== What the exercise asks ==
Where the data below begins, start duplicating lines exactly, and finish with the line containing "tan brick C2 level 1 -> tan brick H2 level 1"; add nothing else. Leave the pictures out.

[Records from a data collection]
-*-
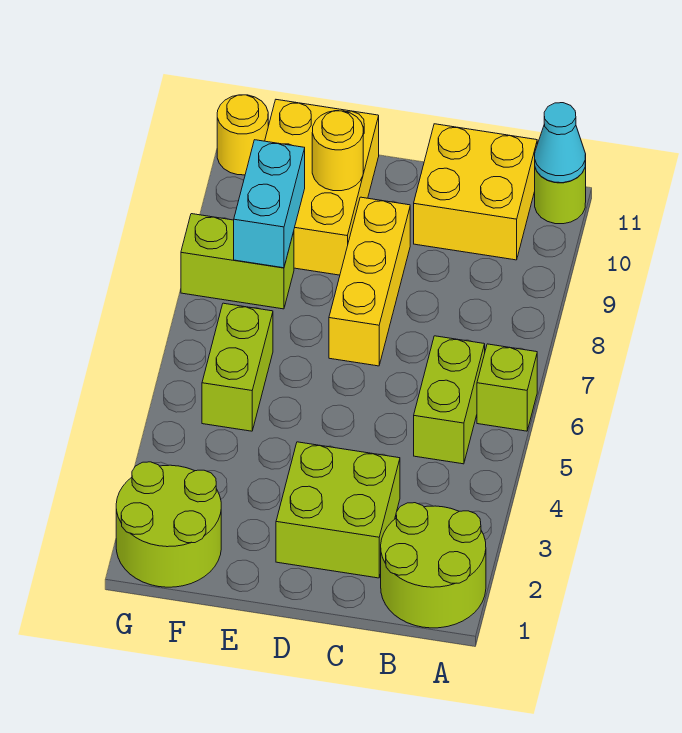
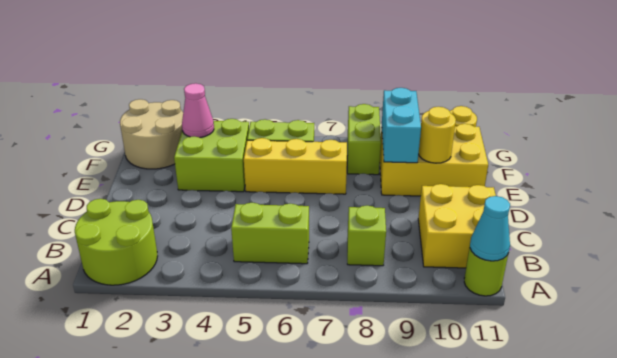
lime brick A6 level 1 -> lime brick B8 level 1
lime brick C2:D3 level 1 -> lime brick E3:F4 level 1
yellow brick D7:D9 level 1 -> yellow brick E5:E7 level 1
lime round brick F1:G2 level 1 -> tan round brick F1:G2 level 1
none -> pink cone F3 level 2
cyan brick F8:F9 level 2 -> cyan brick E9:F9 level 2

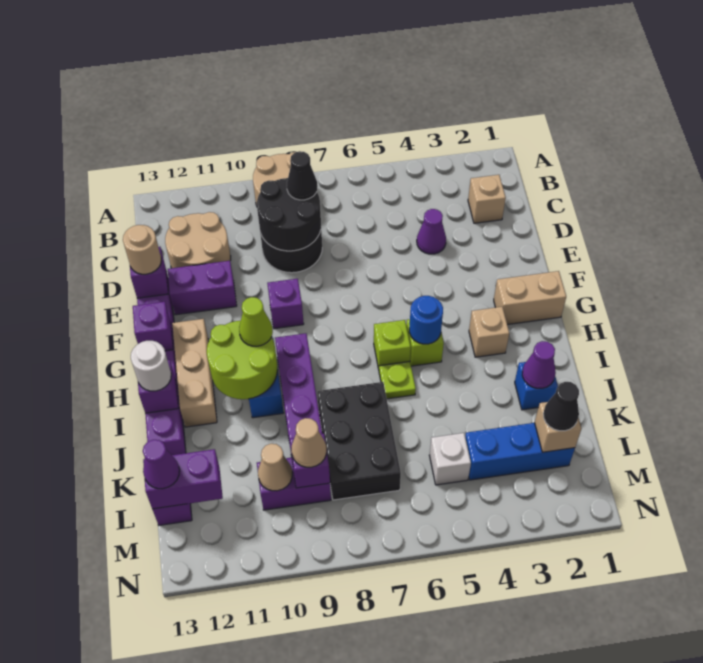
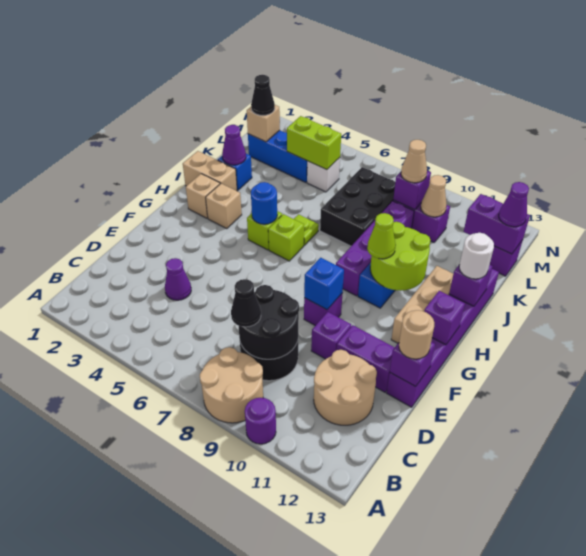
none -> purple round brick A10 level 1
tan brick C2 level 1 -> tan brick H2 level 1
none -> purple brick E10 level 1
none -> blue brick F9 level 2
tan brick G1:G2 level 1 -> tan brick I1:I2 level 1
none -> lime brick L4:L5 level 2

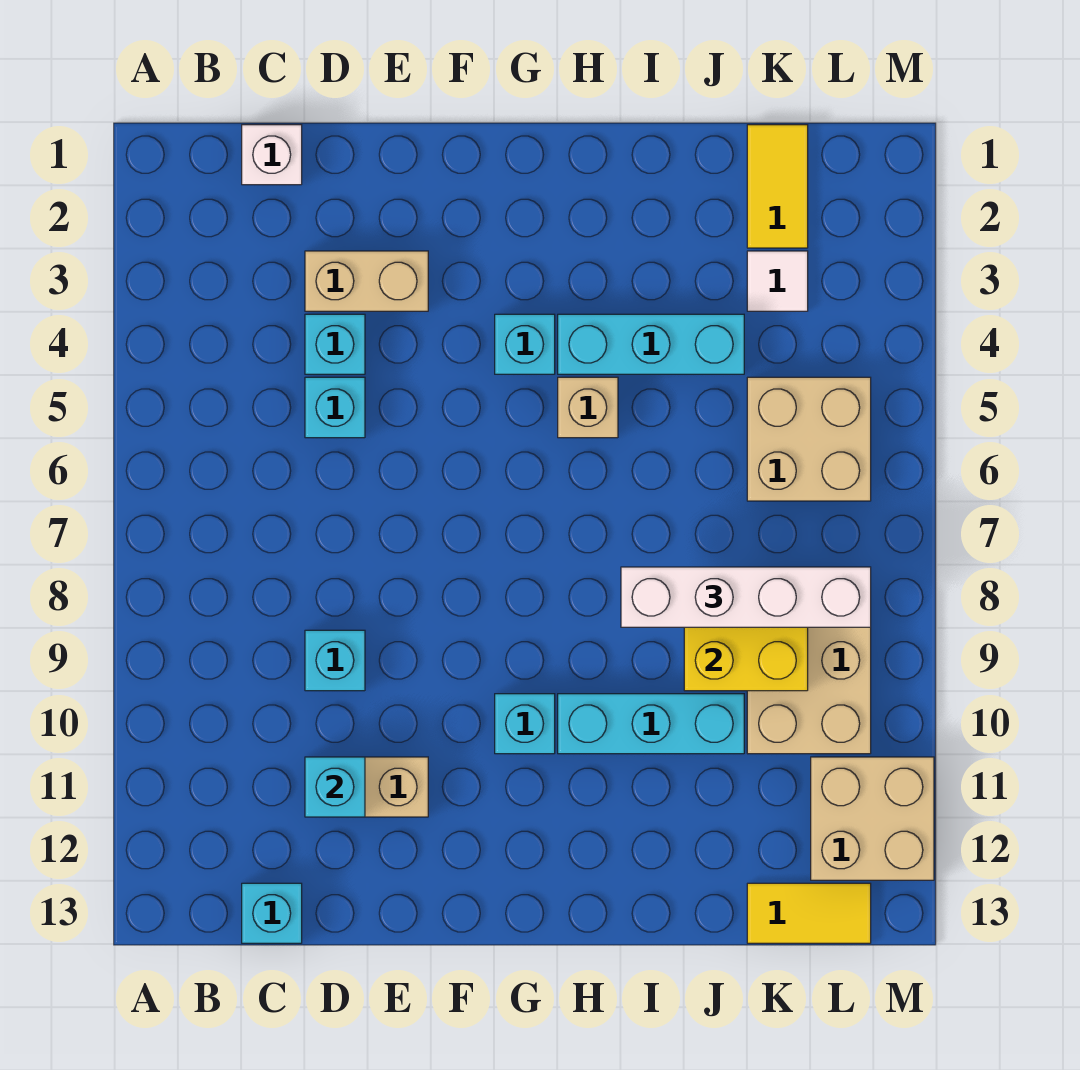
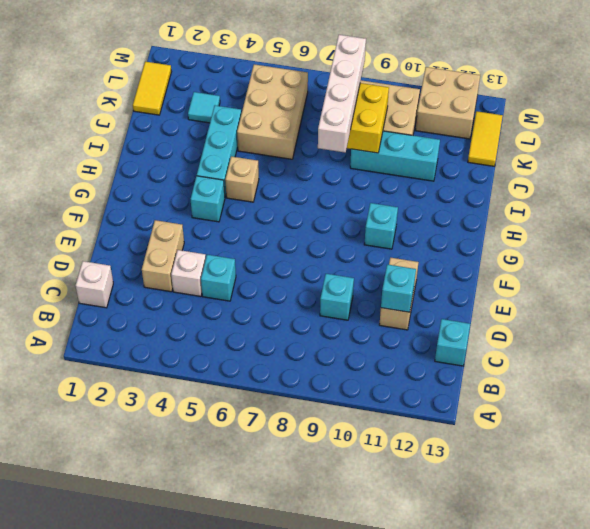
cyan brick D4 level 1 -> white brick D4 level 1
cyan brick H10:J10 level 1 -> cyan brick J9:J11 level 1
yellow tile K1:K2 level 1 -> yellow tile K1:L1 level 1
white tile K3 level 1 -> cyan tile K3 level 1
tan brick K5:L6 level 1 -> tan brick J5:L6 level 1

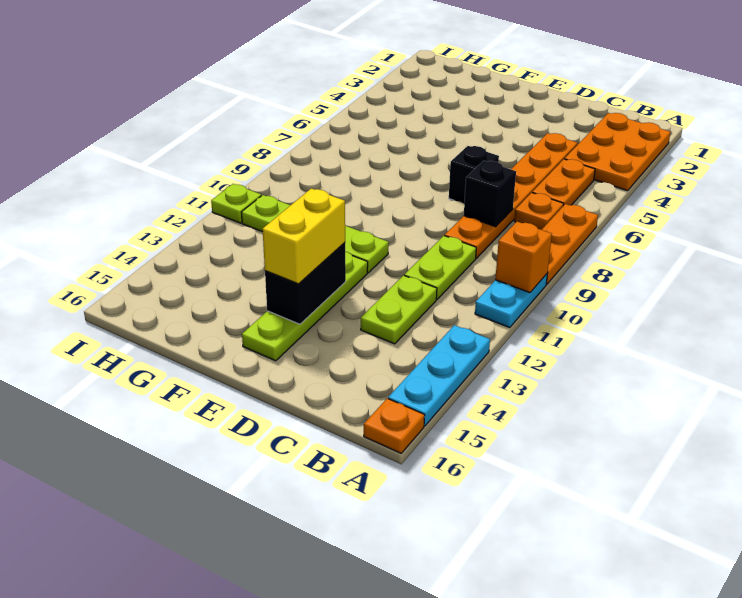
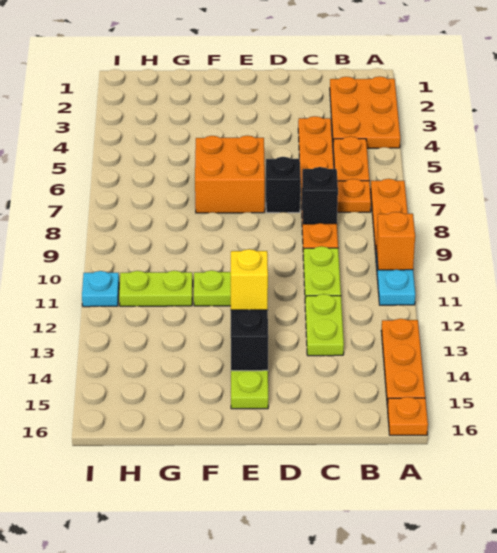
cyan plate A13:A15 level 1 -> orange plate A13:A15 level 1
none -> orange brick E6:F7 level 1
yellow brick E13:E14 level 3 -> yellow brick E13 level 3
lime plate I11 level 1 -> cyan plate I11 level 1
-*-
== Exercise answer ==
lime brick A6 level 1 -> lime brick B8 level 1
lime brick C2:D3 level 1 -> lime brick E3:F4 level 1
yellow brick D7:D9 level 1 -> yellow brick E5:E7 level 1
lime round brick F1:G2 level 1 -> tan round brick F1:G2 level 1
none -> pink cone F3 level 2
cyan brick F8:F9 level 2 -> cyan brick E9:F9 level 2

none -> purple round brick A10 level 1
tan brick C2 level 1 -> tan brick H2 level 1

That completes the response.